Scene edit records
= = = = = = =

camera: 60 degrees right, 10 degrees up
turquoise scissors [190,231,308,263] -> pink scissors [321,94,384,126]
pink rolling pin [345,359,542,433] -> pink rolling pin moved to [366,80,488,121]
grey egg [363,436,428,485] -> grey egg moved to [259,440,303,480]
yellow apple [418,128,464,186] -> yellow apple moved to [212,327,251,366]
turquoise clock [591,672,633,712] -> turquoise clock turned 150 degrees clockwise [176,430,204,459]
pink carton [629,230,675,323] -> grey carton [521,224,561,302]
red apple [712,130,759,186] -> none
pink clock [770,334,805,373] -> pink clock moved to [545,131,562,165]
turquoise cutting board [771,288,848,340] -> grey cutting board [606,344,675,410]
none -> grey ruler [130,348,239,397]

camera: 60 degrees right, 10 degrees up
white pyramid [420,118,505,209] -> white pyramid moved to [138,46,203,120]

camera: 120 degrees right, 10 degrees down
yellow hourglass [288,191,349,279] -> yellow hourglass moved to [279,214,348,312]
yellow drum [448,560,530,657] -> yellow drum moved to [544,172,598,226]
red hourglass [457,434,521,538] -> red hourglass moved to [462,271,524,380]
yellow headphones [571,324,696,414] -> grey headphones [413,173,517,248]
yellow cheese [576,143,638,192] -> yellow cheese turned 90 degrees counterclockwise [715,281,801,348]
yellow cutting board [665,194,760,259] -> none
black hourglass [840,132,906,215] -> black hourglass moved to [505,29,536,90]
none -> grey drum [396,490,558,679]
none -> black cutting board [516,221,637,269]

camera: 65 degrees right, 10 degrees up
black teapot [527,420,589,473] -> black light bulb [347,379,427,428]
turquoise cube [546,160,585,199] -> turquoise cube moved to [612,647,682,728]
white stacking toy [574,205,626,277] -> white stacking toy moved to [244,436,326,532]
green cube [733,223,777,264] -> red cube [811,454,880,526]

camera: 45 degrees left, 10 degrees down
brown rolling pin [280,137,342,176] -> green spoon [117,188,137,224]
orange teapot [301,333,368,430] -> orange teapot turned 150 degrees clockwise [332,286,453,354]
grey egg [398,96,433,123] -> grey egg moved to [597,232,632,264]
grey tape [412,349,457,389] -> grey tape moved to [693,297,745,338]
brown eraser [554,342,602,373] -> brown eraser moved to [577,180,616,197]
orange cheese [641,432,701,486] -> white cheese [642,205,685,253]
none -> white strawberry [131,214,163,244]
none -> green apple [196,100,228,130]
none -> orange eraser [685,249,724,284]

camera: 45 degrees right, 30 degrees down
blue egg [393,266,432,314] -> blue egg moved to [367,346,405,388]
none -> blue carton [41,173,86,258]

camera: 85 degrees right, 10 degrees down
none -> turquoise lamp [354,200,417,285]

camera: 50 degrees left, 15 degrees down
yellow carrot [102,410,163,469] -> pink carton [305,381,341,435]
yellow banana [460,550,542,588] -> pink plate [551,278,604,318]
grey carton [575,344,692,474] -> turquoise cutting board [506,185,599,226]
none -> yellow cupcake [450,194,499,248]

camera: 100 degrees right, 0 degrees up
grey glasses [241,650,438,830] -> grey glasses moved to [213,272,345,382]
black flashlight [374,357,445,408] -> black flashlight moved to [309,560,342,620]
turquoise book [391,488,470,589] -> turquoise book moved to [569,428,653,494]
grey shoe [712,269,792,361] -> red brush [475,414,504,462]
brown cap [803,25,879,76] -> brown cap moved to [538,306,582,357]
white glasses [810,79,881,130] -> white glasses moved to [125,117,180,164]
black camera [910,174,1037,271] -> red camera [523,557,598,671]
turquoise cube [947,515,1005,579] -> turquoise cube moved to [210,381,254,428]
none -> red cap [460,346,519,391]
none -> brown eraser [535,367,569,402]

= = = = = = =

TASK DESCRIPTION
Looking through the data above, copy out each line in which the string "blue" occurs.

OUTPUT FOR THIS TASK
blue egg [393,266,432,314] -> blue egg moved to [367,346,405,388]
none -> blue carton [41,173,86,258]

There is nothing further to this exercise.